● **Your task**: In the records below, find the line containing "blue star: (246, 117) -> (276, 143), moved", then copy that line and all lines after it, exactly, omitting every picture.

** Provided records follows **

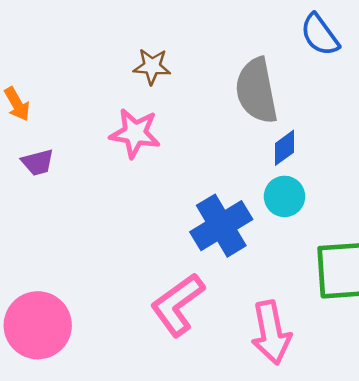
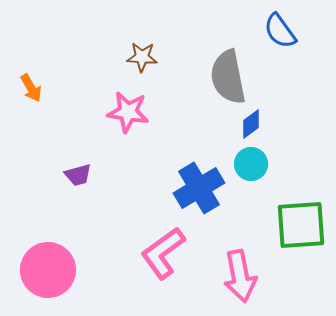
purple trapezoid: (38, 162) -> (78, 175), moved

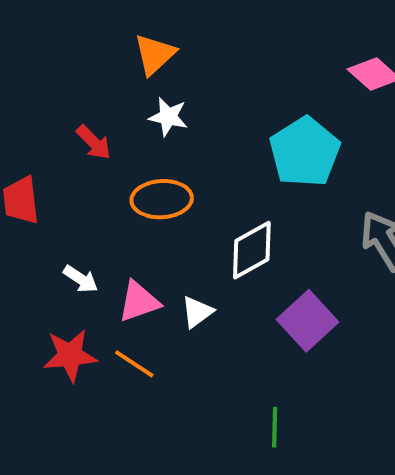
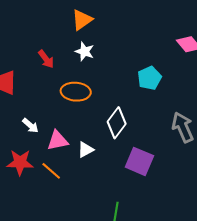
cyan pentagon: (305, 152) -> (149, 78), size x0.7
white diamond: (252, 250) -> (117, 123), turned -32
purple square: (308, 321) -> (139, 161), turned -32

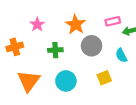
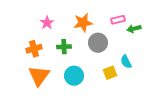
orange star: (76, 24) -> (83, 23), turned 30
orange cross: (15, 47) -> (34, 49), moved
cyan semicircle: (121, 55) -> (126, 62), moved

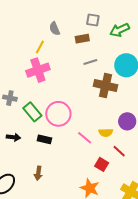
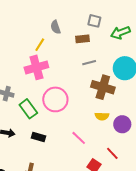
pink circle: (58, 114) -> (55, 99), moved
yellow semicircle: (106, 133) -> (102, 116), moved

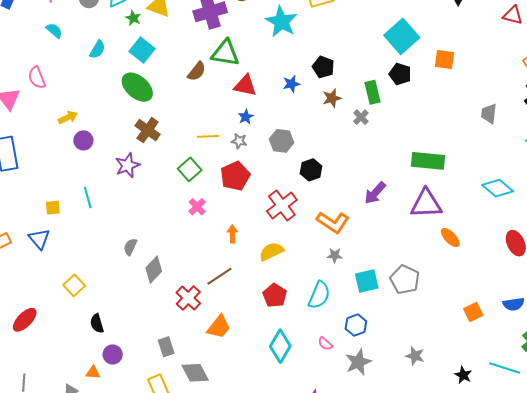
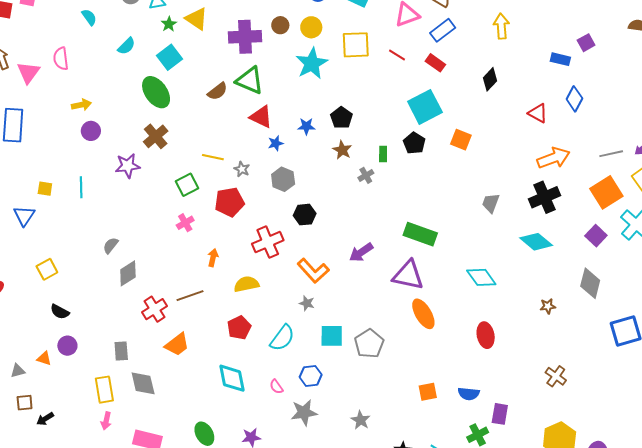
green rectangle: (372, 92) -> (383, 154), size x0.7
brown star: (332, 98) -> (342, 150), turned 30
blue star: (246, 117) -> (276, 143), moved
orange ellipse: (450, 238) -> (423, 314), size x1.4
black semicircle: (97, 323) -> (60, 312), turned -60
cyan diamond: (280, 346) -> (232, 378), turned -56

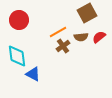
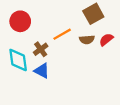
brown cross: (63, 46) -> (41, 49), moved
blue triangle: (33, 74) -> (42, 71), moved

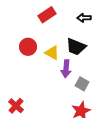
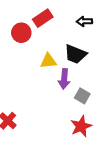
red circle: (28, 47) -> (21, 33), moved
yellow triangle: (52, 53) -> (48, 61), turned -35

** End of Provided records **

● **Exercise result**:
blue star: (246, 117) -> (276, 143), moved
orange ellipse: (450, 238) -> (423, 314), size x1.4
black semicircle: (97, 323) -> (60, 312), turned -60
cyan diamond: (280, 346) -> (232, 378), turned -56

brown cross: (63, 46) -> (41, 49), moved
blue triangle: (33, 74) -> (42, 71), moved

red circle: (28, 47) -> (21, 33), moved
yellow triangle: (52, 53) -> (48, 61), turned -35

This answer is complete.